- _Exercise_
Where the line containing "C3: 33nF (+3V3, 0V) -> 470nF (+3V3, 0V)" appears in the entries below, start there and print only that line and every line after it, exactly, through the end, excluding pictures.

[[ Given data open ]]

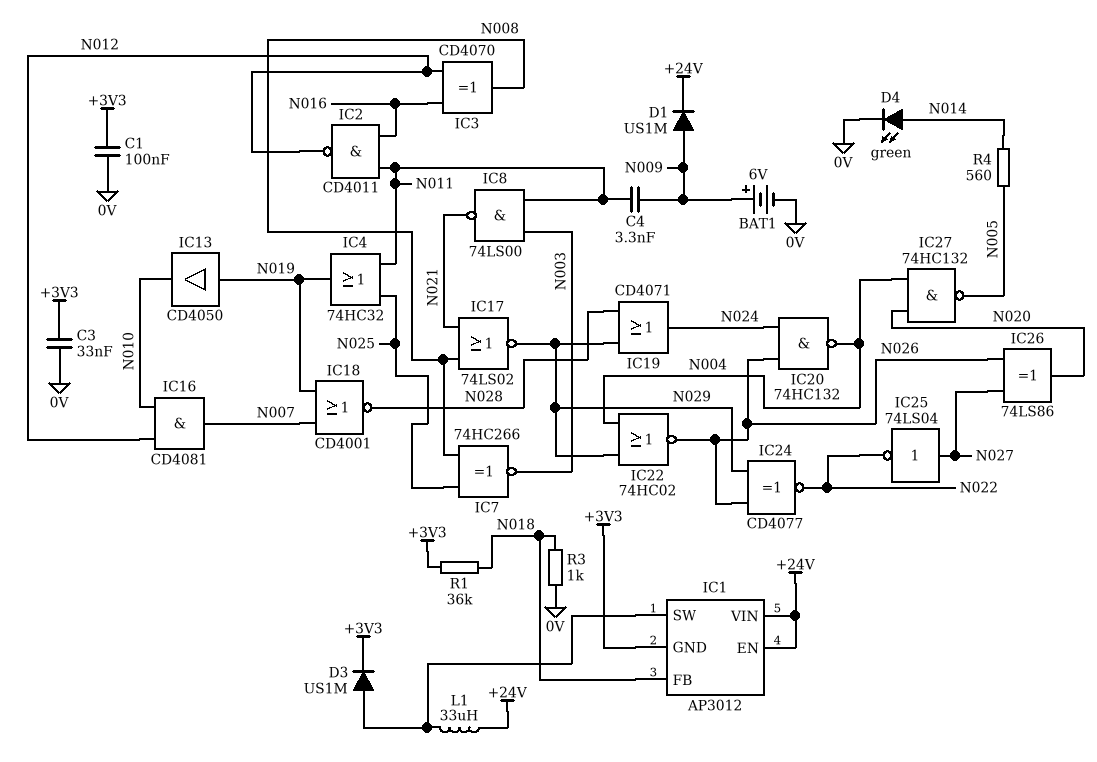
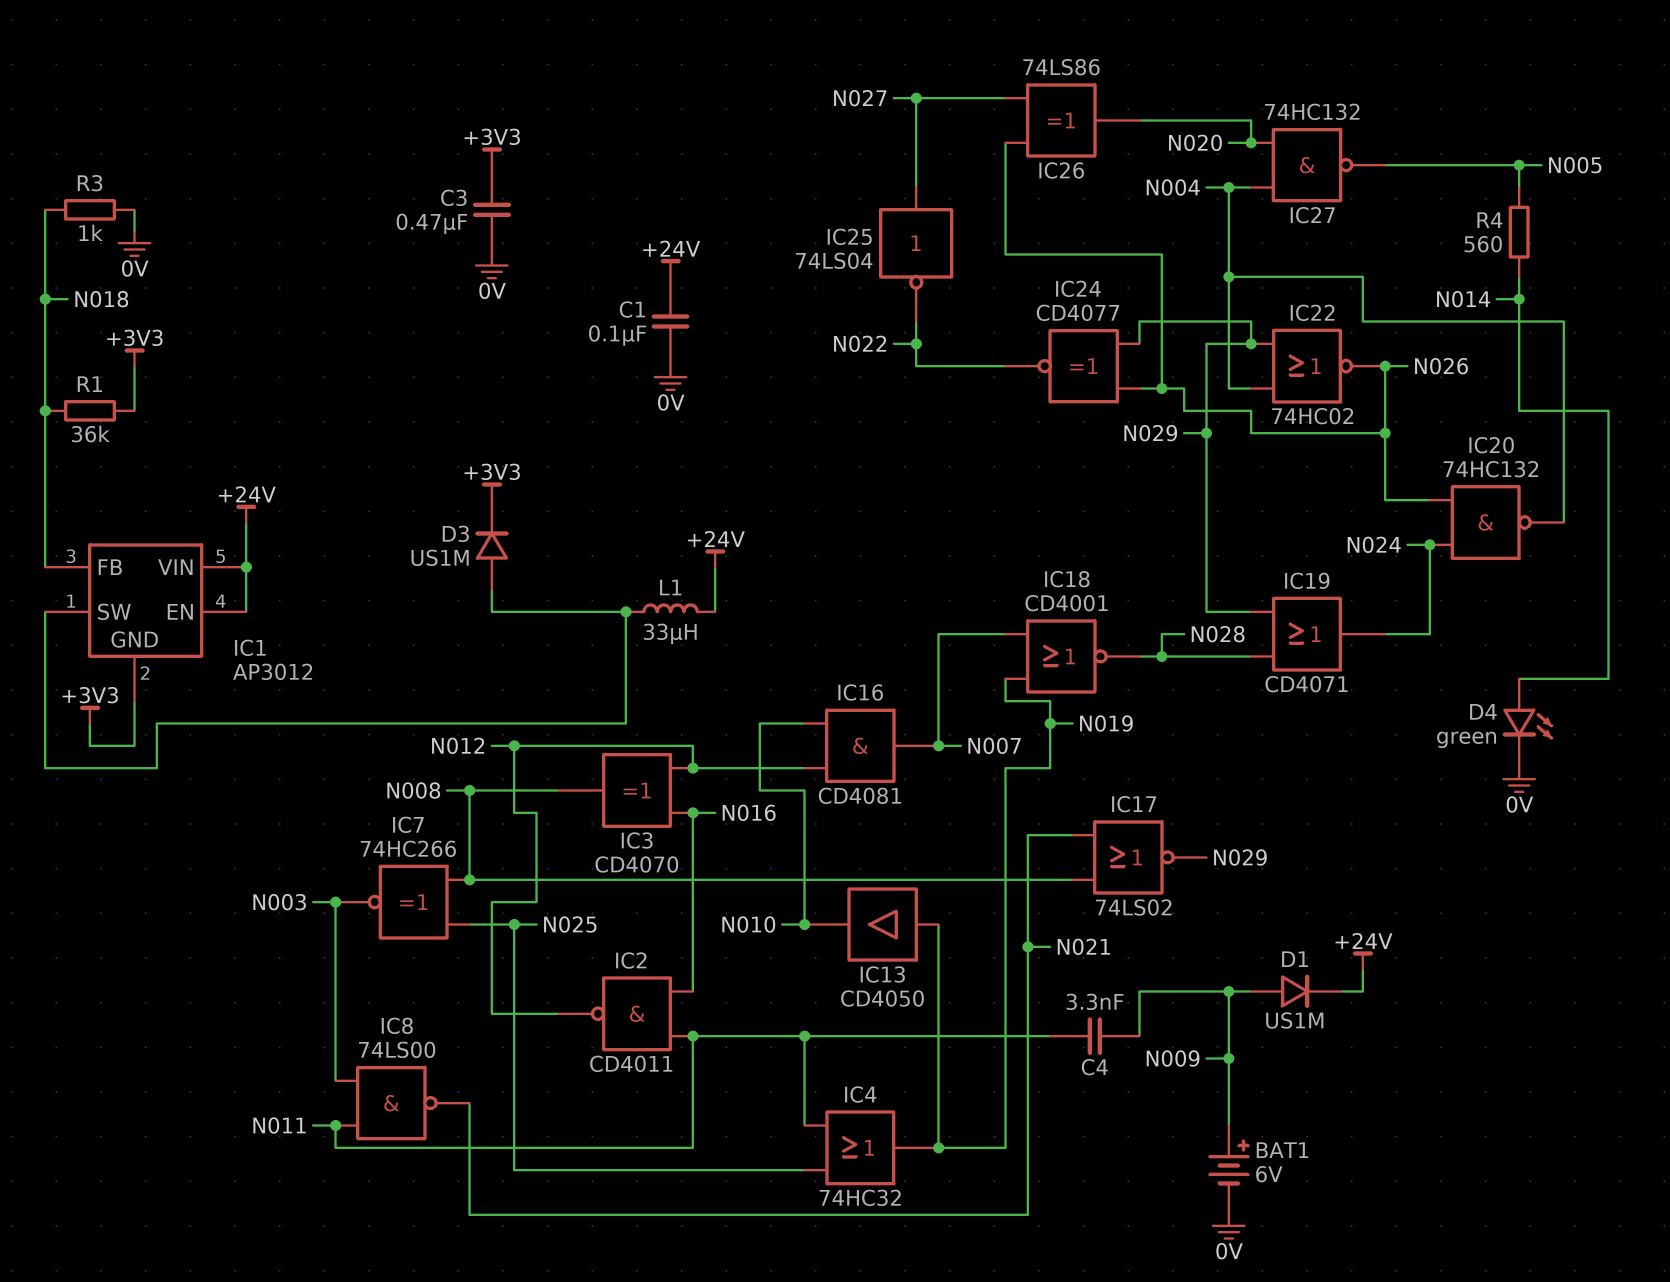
C1: 100nF (+3V3, 0V) -> 100nF (+24V, 0V)
C3: 33nF (+3V3, 0V) -> 470nF (+3V3, 0V)

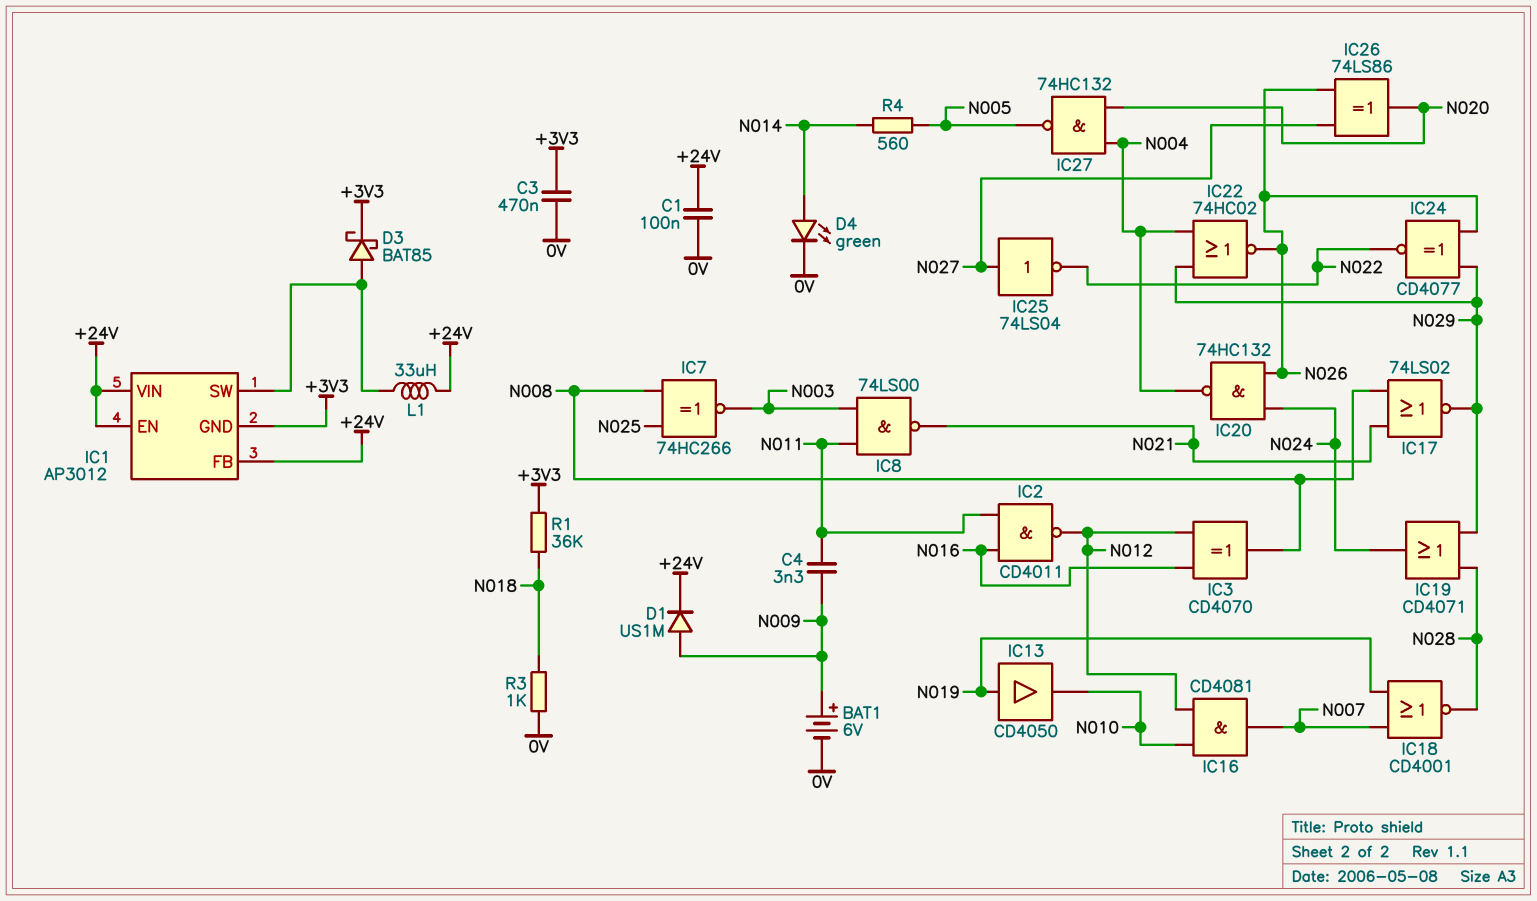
D3: diode US1M (A IC1/SW, K +3V3) -> schottky BAT85 (A IC1/SW, K +3V3)
IC1 pin FB: N018 -> +24V
IC4: OR 74HC32 (in N011, in N025, out N019) -> none

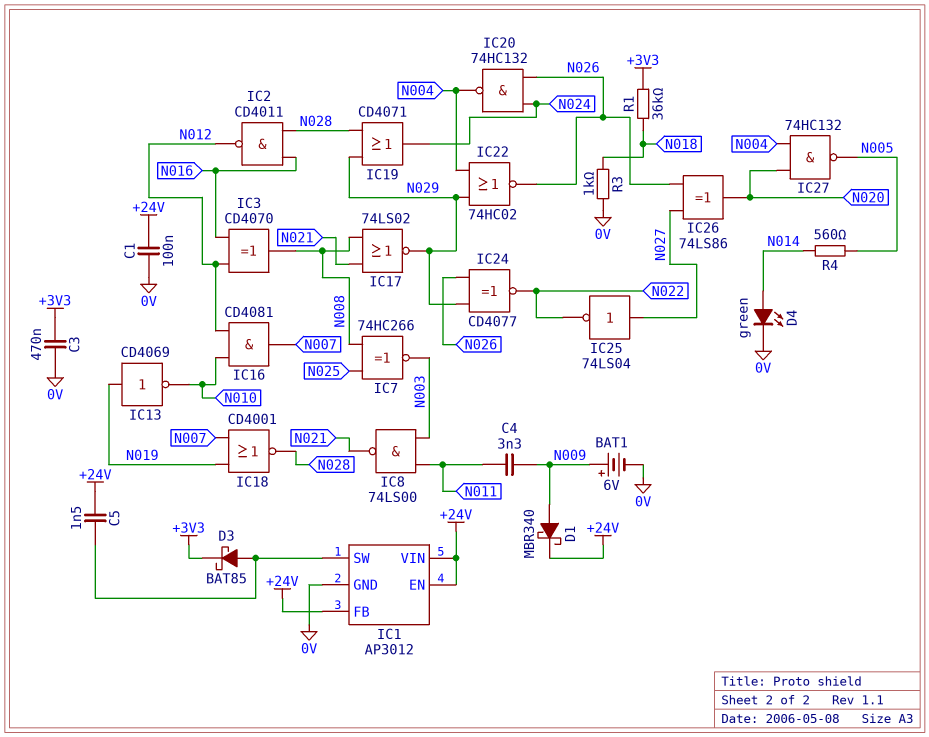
C5: none -> 1.5nF (+24V, IC1/SW)
D1: diode US1M (A N009, K +24V) -> schottky MBR340 (A N009, K +24V)
IC1 pin GND: +3V3 -> 0V
IC2: NAND CD4011 (in N011, in N016, out N012) -> NAND CD4011 (in N016, in N028, out N012)
IC13: buffer CD4050 (in N019, out N010) -> NOT CD4069 (in N019, out N010)
L1: 33uH (+24V, IC1/SW) -> none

[[ Given data closed ]]

- _Solution_
C3: 33nF (+3V3, 0V) -> 470nF (+3V3, 0V)

D3: diode US1M (A IC1/SW, K +3V3) -> schottky BAT85 (A IC1/SW, K +3V3)
IC1 pin FB: N018 -> +24V
IC4: OR 74HC32 (in N011, in N025, out N019) -> none

C5: none -> 1.5nF (+24V, IC1/SW)
D1: diode US1M (A N009, K +24V) -> schottky MBR340 (A N009, K +24V)
IC1 pin GND: +3V3 -> 0V
IC2: NAND CD4011 (in N011, in N016, out N012) -> NAND CD4011 (in N016, in N028, out N012)
IC13: buffer CD4050 (in N019, out N010) -> NOT CD4069 (in N019, out N010)
L1: 33uH (+24V, IC1/SW) -> none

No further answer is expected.